[Try it] Reproduce what is written in the records below exactly, and leave out the images.

##### Supplied records

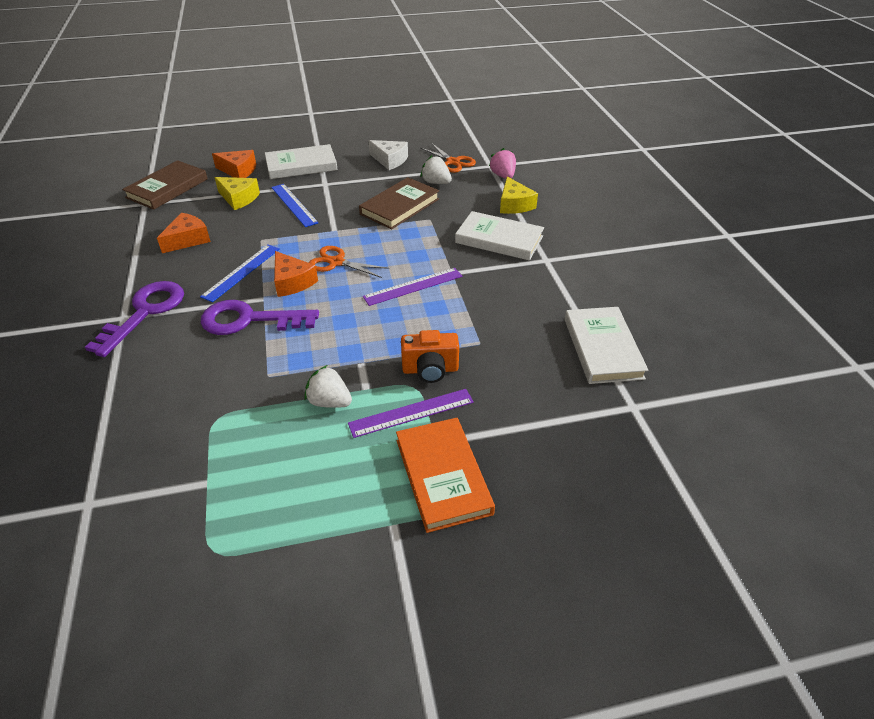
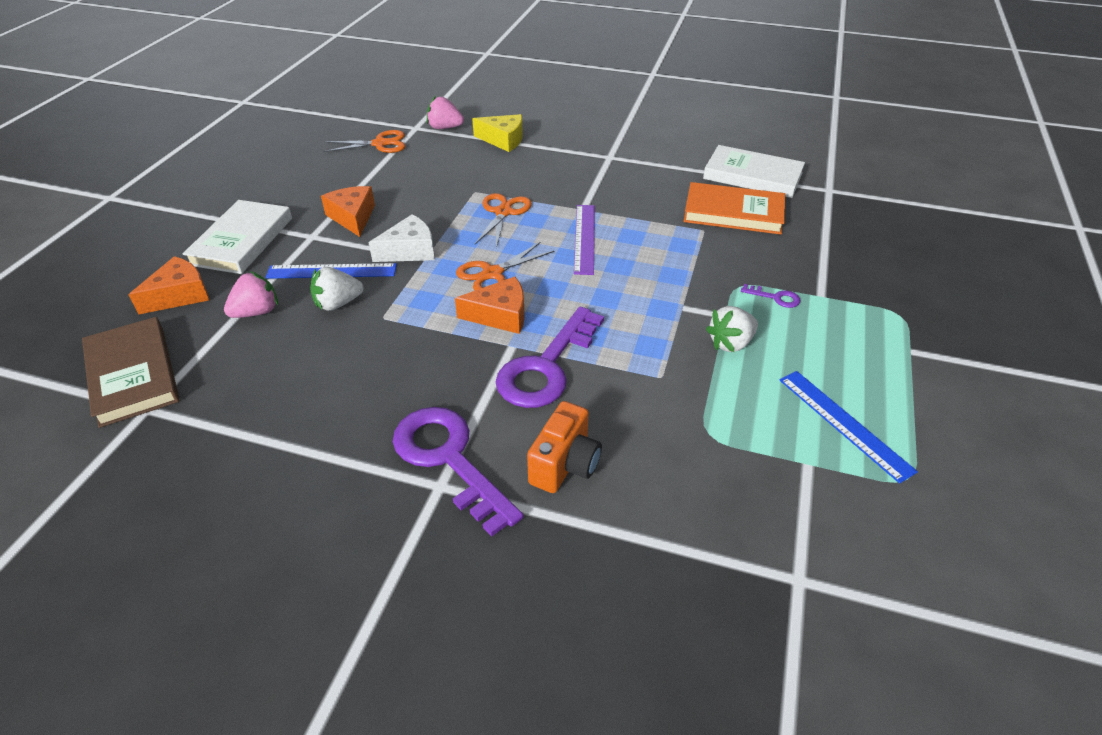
camera: 60 degrees left, 0 degrees up
(188, 239) = (308, 382): orange cheese -> orange cheese (353, 217)
(239, 198) = (256, 312): yellow cheese -> pink strawberry
(241, 272) = (439, 350): blue ruler -> blue ruler (844, 423)
(390, 160) = (321, 178): white cheese -> white cheese (410, 250)
(399, 206) = (428, 201): brown book -> none
(411, 412) = (775, 297): purple ruler -> purple key
(414, 240) = (503, 212): none -> orange scissors
(430, 370) = (722, 268): orange camera -> orange camera (565, 465)
(436, 182) = (408, 166): white strawberry -> white strawberry (338, 304)
(443, 476) = (865, 305): orange book -> orange book (733, 213)
(499, 239) = (553, 167): white book -> none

##########

[Response]
camera: 60 degrees left, 0 degrees up
(188, 239) = (308, 382): orange cheese -> orange cheese (353, 217)
(239, 198) = (256, 312): yellow cheese -> pink strawberry
(241, 272) = (439, 350): blue ruler -> blue ruler (844, 423)
(390, 160) = (321, 178): white cheese -> white cheese (410, 250)
(399, 206) = (428, 201): brown book -> none
(411, 412) = (775, 297): purple ruler -> purple key
(414, 240) = (503, 212): none -> orange scissors
(430, 370) = (722, 268): orange camera -> orange camera (565, 465)
(436, 182) = (408, 166): white strawberry -> white strawberry (338, 304)
(443, 476) = (865, 305): orange book -> orange book (733, 213)
(499, 239) = (553, 167): white book -> none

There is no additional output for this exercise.